YOUR GOAL: Please repeat exactly the lines below from the line with "cyan square: (53, 140)" to the line with "purple hexagon: (83, 52) -> (75, 38), moved", including both, and leave out every picture.

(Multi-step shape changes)
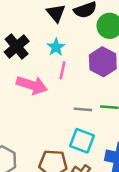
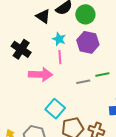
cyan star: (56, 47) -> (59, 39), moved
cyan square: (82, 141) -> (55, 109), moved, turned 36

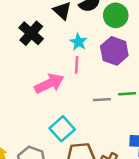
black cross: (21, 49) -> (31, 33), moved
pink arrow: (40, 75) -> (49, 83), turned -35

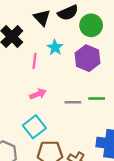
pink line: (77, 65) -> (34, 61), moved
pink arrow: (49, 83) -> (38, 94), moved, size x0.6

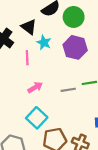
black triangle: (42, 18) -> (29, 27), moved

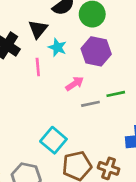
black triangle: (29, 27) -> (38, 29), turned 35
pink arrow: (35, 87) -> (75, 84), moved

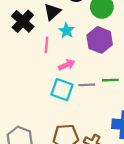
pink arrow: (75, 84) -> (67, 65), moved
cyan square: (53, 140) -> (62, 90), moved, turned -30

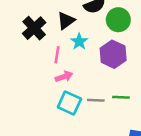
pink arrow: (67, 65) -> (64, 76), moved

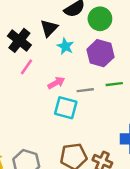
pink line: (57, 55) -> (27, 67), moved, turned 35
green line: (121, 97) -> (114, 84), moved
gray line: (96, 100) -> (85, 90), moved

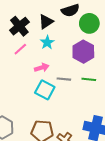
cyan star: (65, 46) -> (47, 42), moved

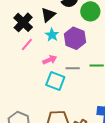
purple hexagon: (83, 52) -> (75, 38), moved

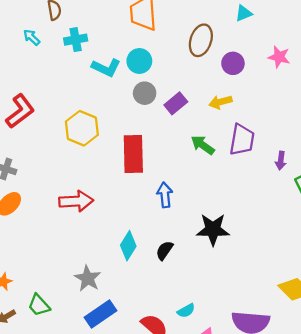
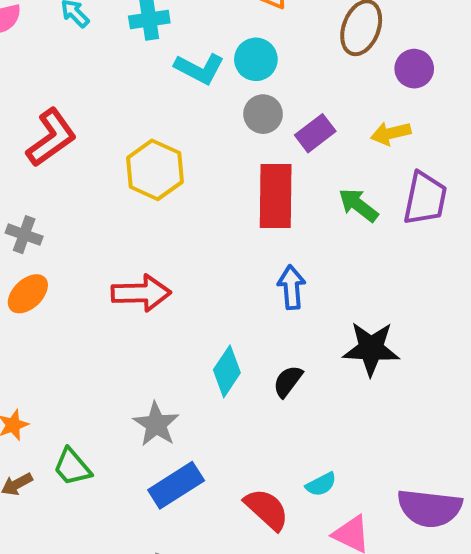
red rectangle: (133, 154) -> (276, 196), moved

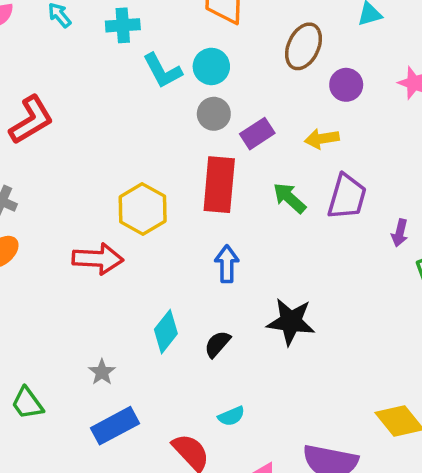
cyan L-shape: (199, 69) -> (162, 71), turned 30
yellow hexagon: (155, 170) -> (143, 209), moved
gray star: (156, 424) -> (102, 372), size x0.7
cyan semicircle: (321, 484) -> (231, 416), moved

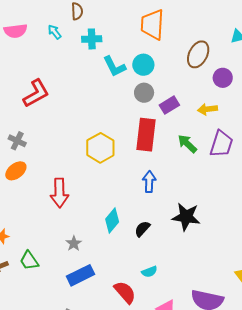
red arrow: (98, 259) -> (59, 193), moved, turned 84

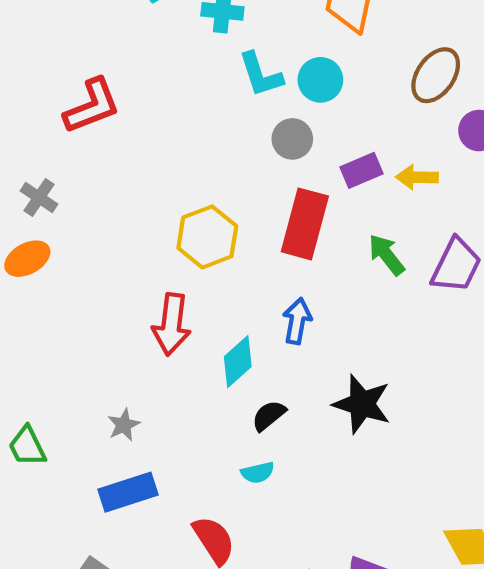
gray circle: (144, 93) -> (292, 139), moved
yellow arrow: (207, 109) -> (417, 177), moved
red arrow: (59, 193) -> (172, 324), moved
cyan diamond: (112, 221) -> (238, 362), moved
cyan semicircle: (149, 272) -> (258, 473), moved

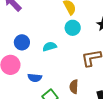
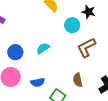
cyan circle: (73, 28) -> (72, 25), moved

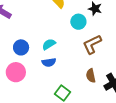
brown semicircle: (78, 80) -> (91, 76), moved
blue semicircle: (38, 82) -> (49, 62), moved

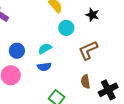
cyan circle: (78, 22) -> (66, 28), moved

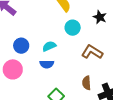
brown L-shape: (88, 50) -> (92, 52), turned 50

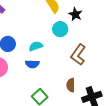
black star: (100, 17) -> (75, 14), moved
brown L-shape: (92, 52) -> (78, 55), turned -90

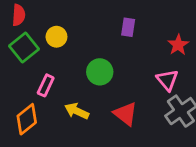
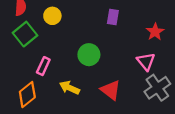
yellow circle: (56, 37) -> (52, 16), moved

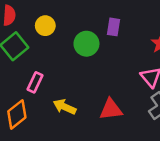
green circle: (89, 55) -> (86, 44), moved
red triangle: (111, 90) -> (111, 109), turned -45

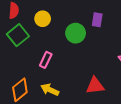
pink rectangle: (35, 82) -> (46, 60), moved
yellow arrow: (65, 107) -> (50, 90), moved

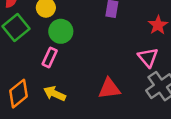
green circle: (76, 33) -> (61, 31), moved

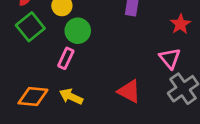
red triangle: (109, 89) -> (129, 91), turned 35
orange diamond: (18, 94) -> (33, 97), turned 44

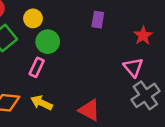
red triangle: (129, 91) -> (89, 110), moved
--
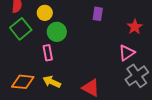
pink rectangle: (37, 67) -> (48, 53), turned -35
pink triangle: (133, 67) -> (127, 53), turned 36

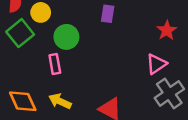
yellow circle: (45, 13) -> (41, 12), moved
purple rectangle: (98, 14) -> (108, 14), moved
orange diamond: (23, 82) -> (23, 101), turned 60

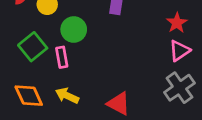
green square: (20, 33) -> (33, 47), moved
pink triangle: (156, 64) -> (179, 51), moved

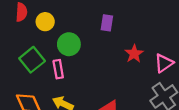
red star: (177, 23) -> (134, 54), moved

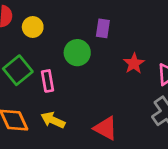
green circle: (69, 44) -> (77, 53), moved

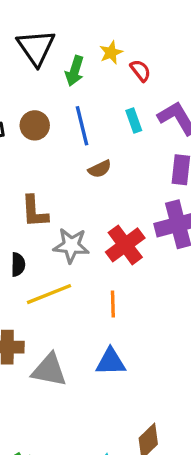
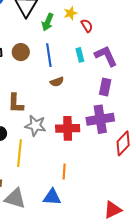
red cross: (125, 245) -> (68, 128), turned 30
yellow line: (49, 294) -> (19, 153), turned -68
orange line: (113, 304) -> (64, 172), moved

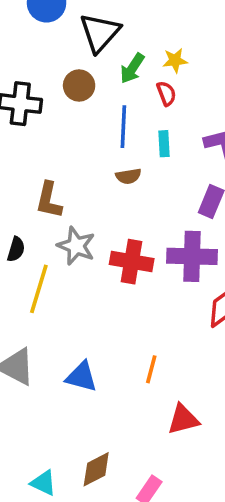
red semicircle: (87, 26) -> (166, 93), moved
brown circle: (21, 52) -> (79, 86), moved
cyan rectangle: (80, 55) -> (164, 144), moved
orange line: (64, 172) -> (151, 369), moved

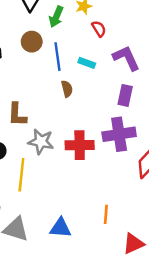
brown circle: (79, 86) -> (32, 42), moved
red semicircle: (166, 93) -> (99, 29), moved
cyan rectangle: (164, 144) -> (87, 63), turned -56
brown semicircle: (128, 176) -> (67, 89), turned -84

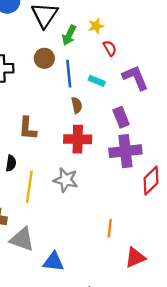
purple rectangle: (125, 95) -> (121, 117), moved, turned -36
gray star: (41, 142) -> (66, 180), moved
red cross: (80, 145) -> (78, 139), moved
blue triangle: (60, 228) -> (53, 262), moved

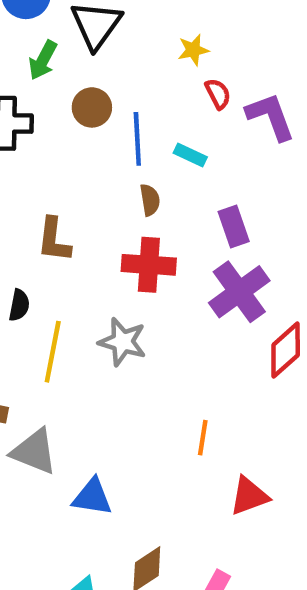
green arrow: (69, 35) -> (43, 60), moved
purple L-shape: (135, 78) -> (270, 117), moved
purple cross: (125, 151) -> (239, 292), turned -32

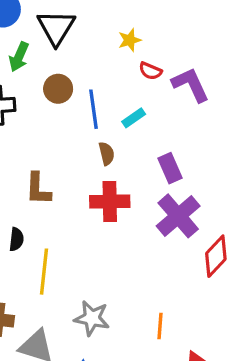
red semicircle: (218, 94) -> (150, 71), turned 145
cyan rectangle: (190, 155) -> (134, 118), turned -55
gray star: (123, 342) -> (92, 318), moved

TASK ANSWER:
cyan square: (53, 140) -> (62, 90), moved, turned -30

pink arrow: (67, 65) -> (64, 76), moved

pink line: (57, 55) -> (27, 67), moved, turned 35
green line: (121, 97) -> (114, 84), moved
gray line: (96, 100) -> (85, 90), moved

cyan star: (65, 46) -> (47, 42), moved

purple hexagon: (83, 52) -> (75, 38), moved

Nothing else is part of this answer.